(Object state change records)
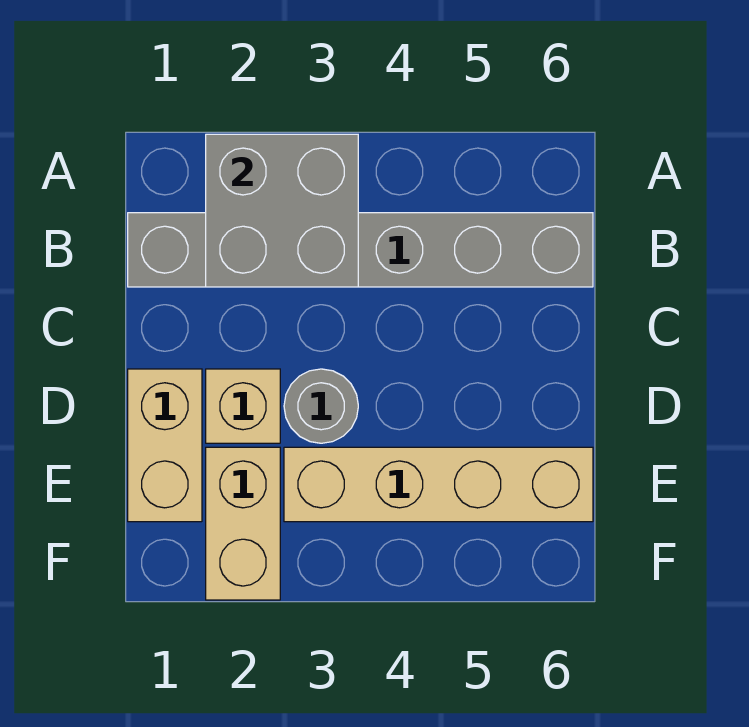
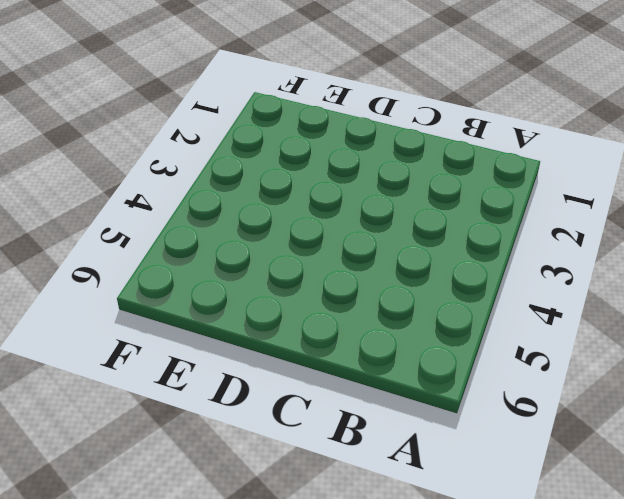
none -> grey 1x6 brick [128,213,593,287]
none -> tan 1x2 brick [128,369,202,522]

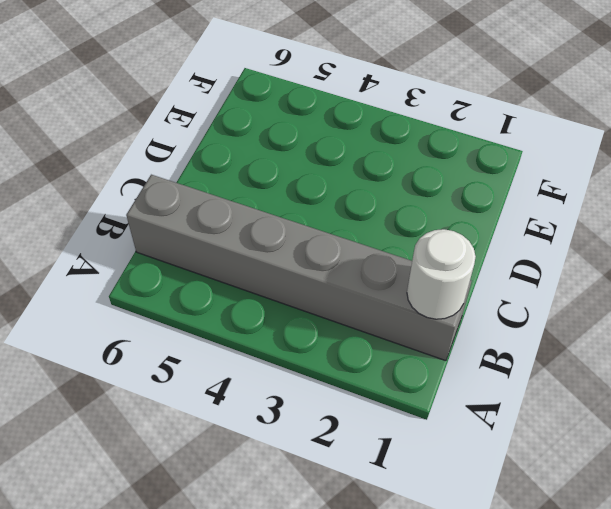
white 1x1 round brick [407,229,476,319] -> none
none -> tan 1x2 brick [128,369,202,522]
none -> tan 1x1 brick [206,369,280,443]

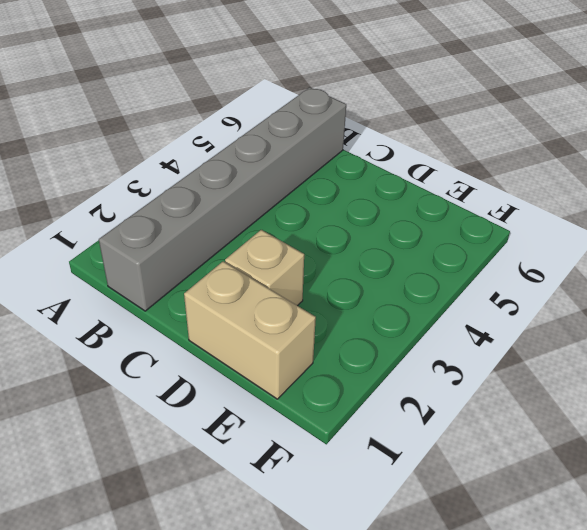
none -> grey 1x1 round brick [284,369,358,443]
none -> tan 1x2 brick [206,447,280,600]

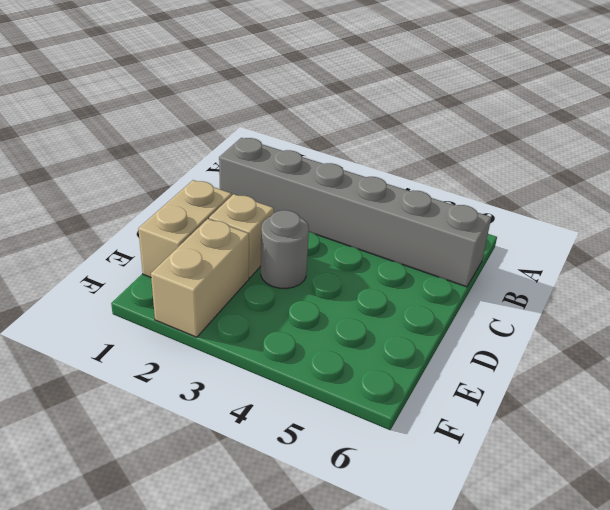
none -> tan 1x4 brick [284,447,593,522]
none -> grey 2x2 brick [206,134,358,287]

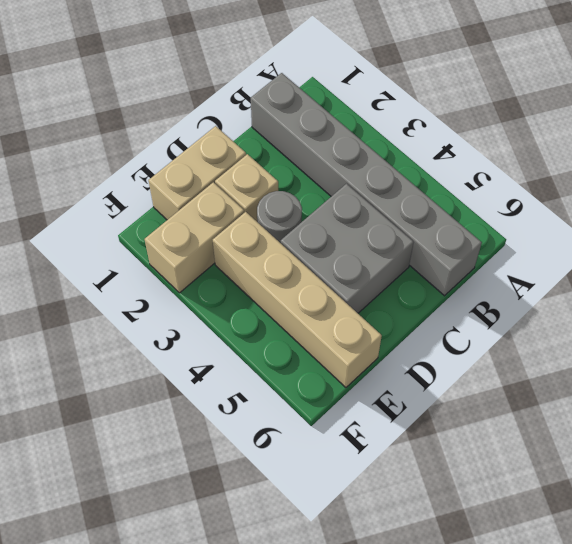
grey 2x2 brick [281,184,414,313] -> grey 2x2 brick moved to [206,134,358,287]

*WHAT THIS TASK INVOLVES*
A verbatim transcript of the entries above is required, with the pictures left out.

*ANSWER TO THE EXERCISE*
none -> grey 1x6 brick [128,213,593,287]
none -> tan 1x2 brick [128,369,202,522]

white 1x1 round brick [407,229,476,319] -> none
none -> tan 1x2 brick [128,369,202,522]
none -> tan 1x1 brick [206,369,280,443]

none -> grey 1x1 round brick [284,369,358,443]
none -> tan 1x2 brick [206,447,280,600]

none -> tan 1x4 brick [284,447,593,522]
none -> grey 2x2 brick [206,134,358,287]

grey 2x2 brick [281,184,414,313] -> grey 2x2 brick moved to [206,134,358,287]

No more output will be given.